What to produce
Apart from the pictures, every entry below must be given again exactly.

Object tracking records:

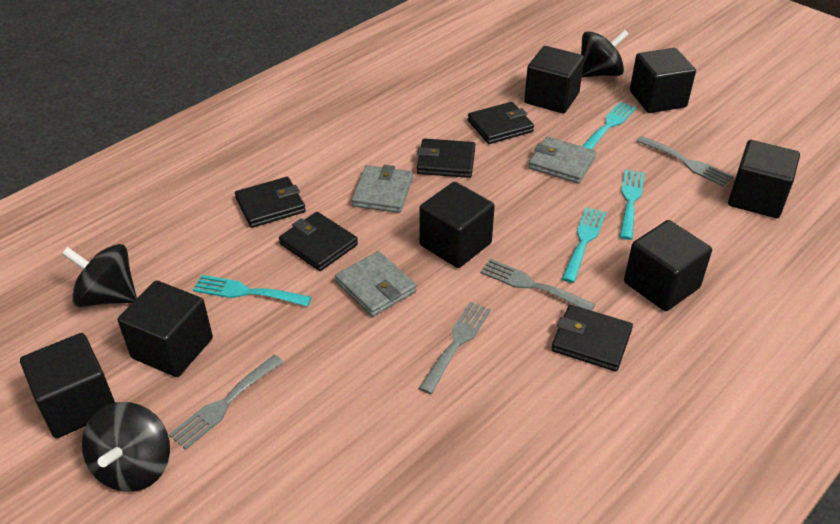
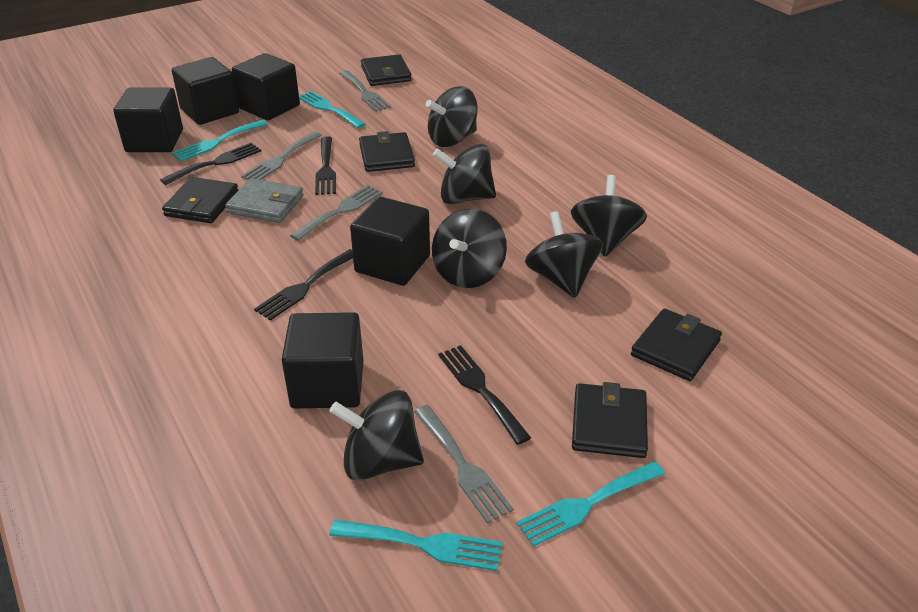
black cube: 7 -> 5
black fork: 0 -> 4
black spinning top: 3 -> 6
grey wallet: 3 -> 1

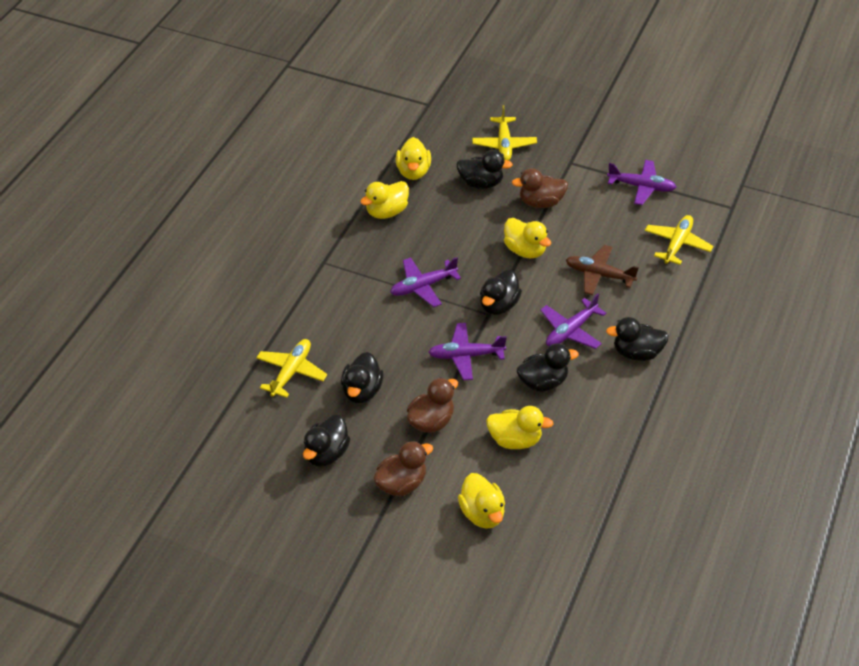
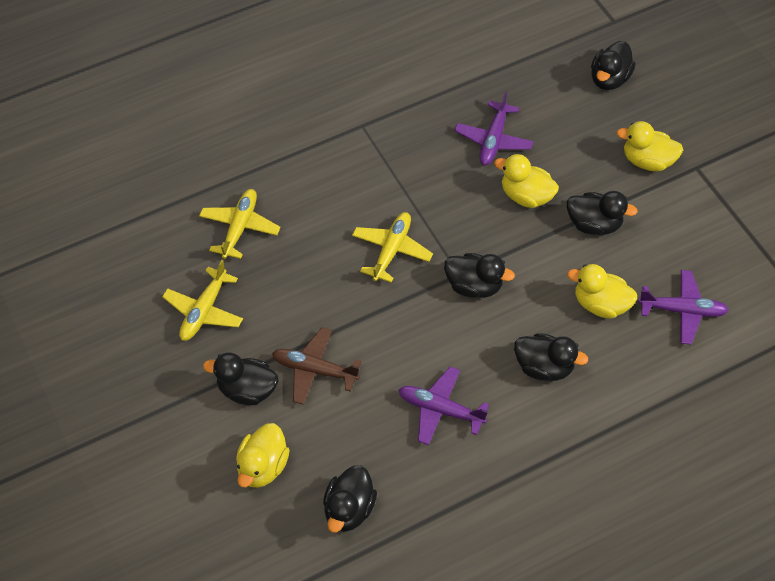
brown duck: 3 -> 0
purple plane: 4 -> 3
yellow duck: 5 -> 4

Exercise answer
black cube: 7 -> 5
black fork: 0 -> 4
black spinning top: 3 -> 6
grey wallet: 3 -> 1

brown duck: 3 -> 0
purple plane: 4 -> 3
yellow duck: 5 -> 4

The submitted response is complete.